**Task**
Identify and copy all lines of the material where the string "taśma" is found.

**Records**
----------

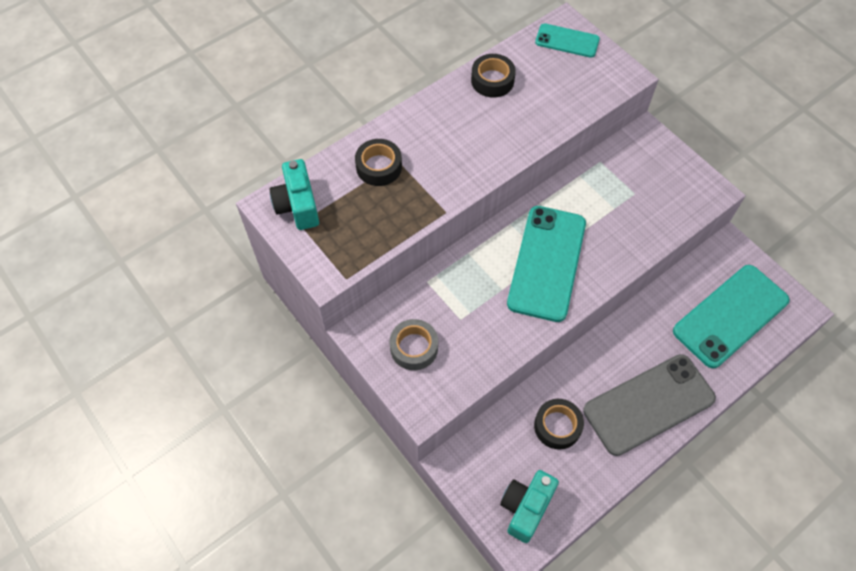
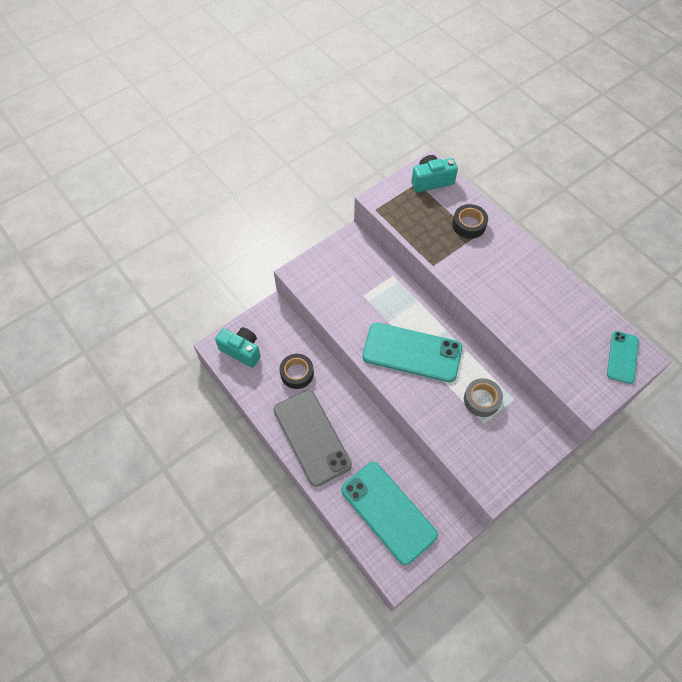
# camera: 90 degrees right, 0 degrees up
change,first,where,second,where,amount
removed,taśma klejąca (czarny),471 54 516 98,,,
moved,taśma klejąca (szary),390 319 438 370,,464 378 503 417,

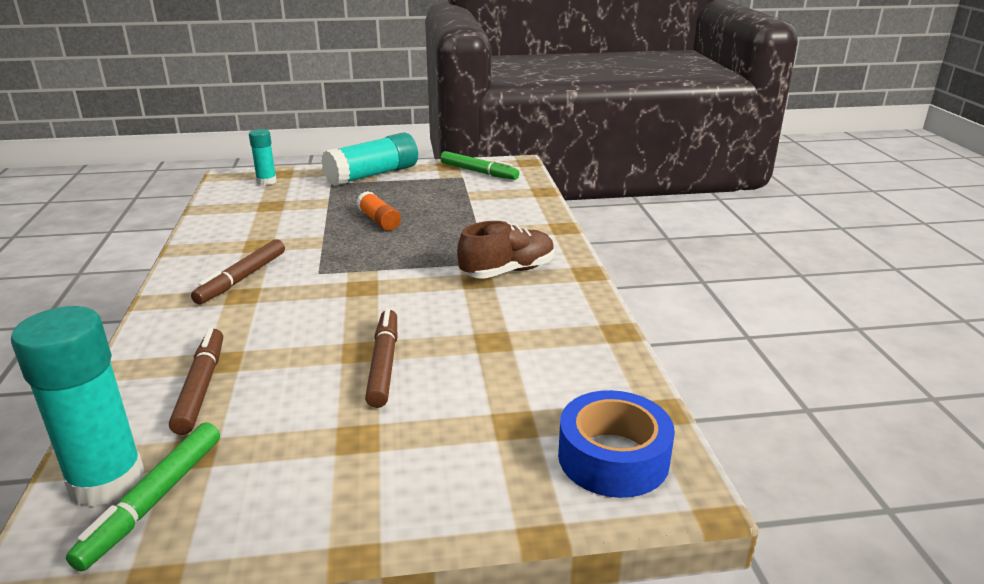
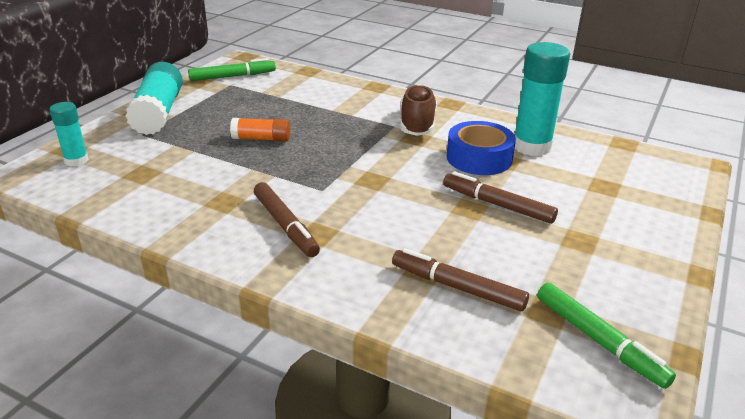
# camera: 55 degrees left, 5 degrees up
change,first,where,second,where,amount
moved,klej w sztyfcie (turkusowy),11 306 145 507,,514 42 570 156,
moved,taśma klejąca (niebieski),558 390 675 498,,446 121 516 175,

----------

**Exercise response**
removed,taśma klejąca (czarny),471 54 516 98,,,
moved,taśma klejąca (szary),390 319 438 370,,464 378 503 417,
moved,taśma klejąca (niebieski),558 390 675 498,,446 121 516 175,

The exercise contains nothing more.